• What is being asked: In the copy you make, keep each entry exactly as it is and leave out all images.

----------------

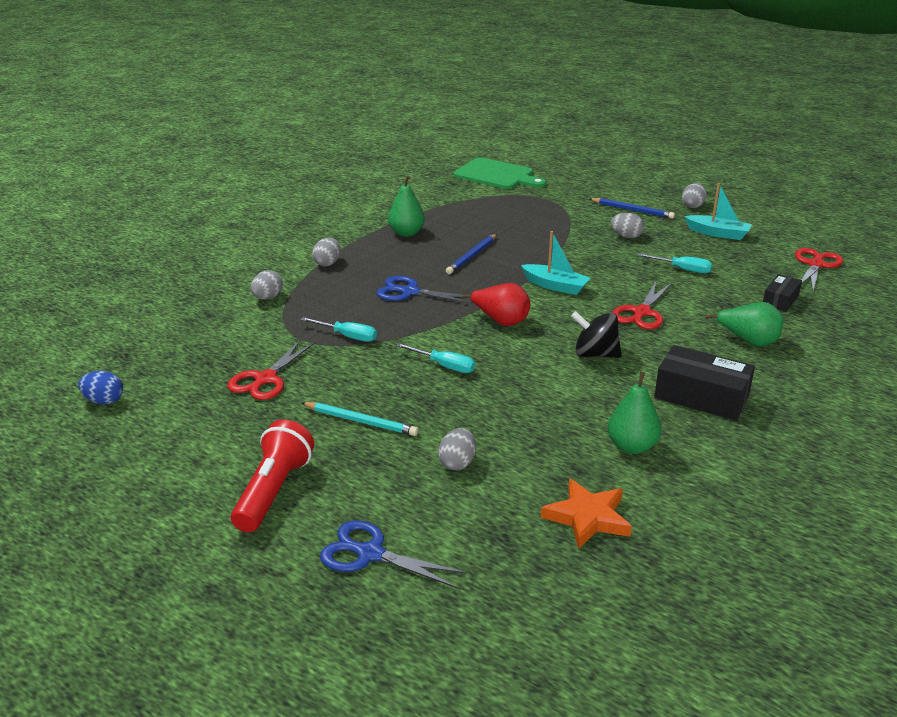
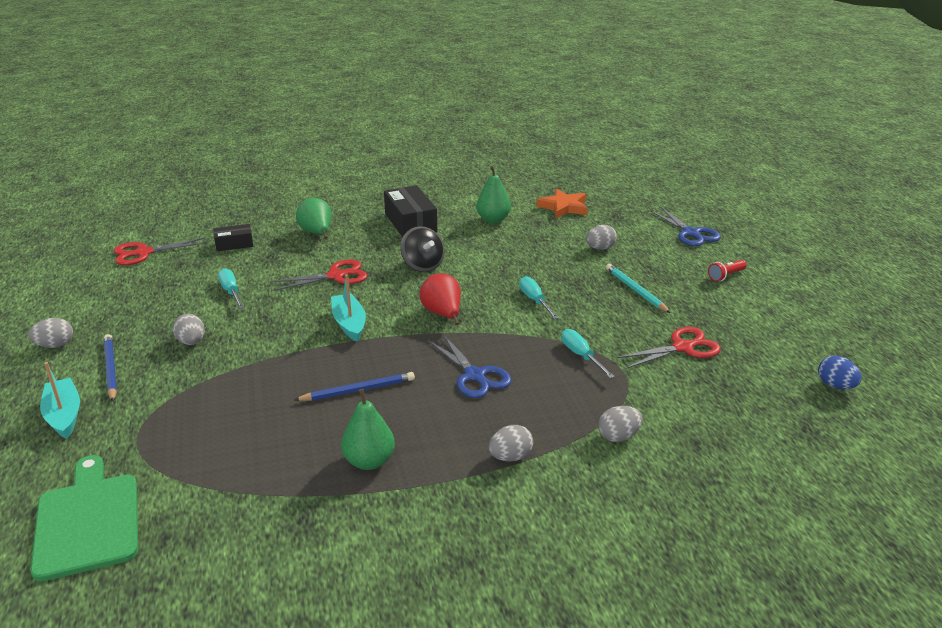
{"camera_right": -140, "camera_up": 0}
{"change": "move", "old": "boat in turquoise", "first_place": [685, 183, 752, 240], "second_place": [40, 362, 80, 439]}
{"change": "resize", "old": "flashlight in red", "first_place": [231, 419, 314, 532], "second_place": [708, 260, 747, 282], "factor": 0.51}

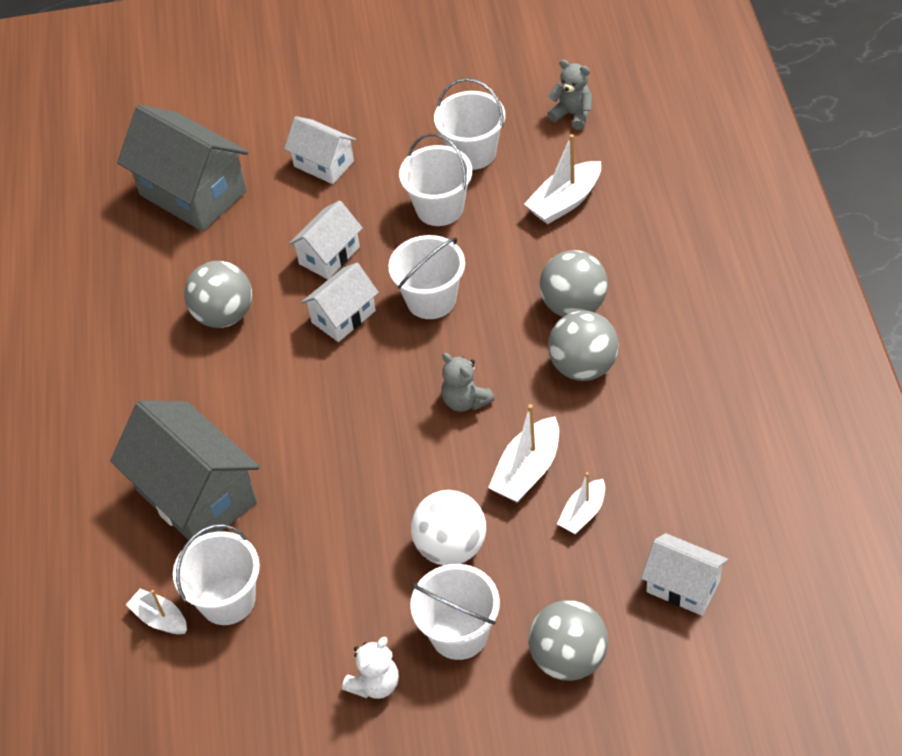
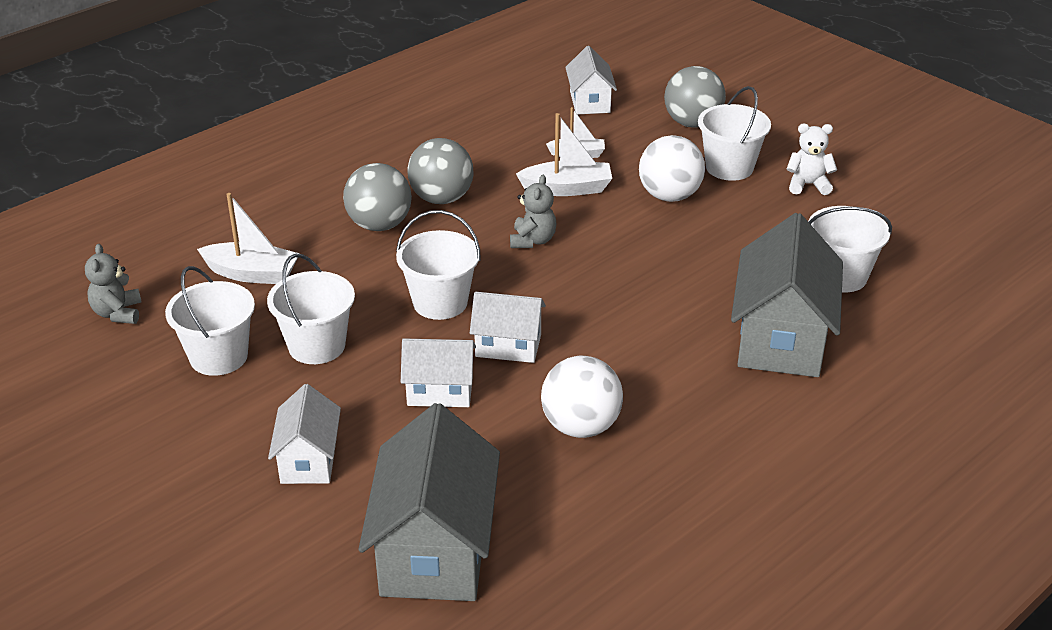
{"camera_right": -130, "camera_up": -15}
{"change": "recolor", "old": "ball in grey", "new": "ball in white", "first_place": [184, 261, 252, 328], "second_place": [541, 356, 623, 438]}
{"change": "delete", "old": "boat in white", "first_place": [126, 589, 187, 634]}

----------------

• Answer to this problem:
{"camera_right": -140, "camera_up": 0}
{"change": "move", "old": "boat in turquoise", "first_place": [685, 183, 752, 240], "second_place": [40, 362, 80, 439]}
{"change": "resize", "old": "flashlight in red", "first_place": [231, 419, 314, 532], "second_place": [708, 260, 747, 282], "factor": 0.51}

{"camera_right": -130, "camera_up": -15}
{"change": "recolor", "old": "ball in grey", "new": "ball in white", "first_place": [184, 261, 252, 328], "second_place": [541, 356, 623, 438]}
{"change": "delete", "old": "boat in white", "first_place": [126, 589, 187, 634]}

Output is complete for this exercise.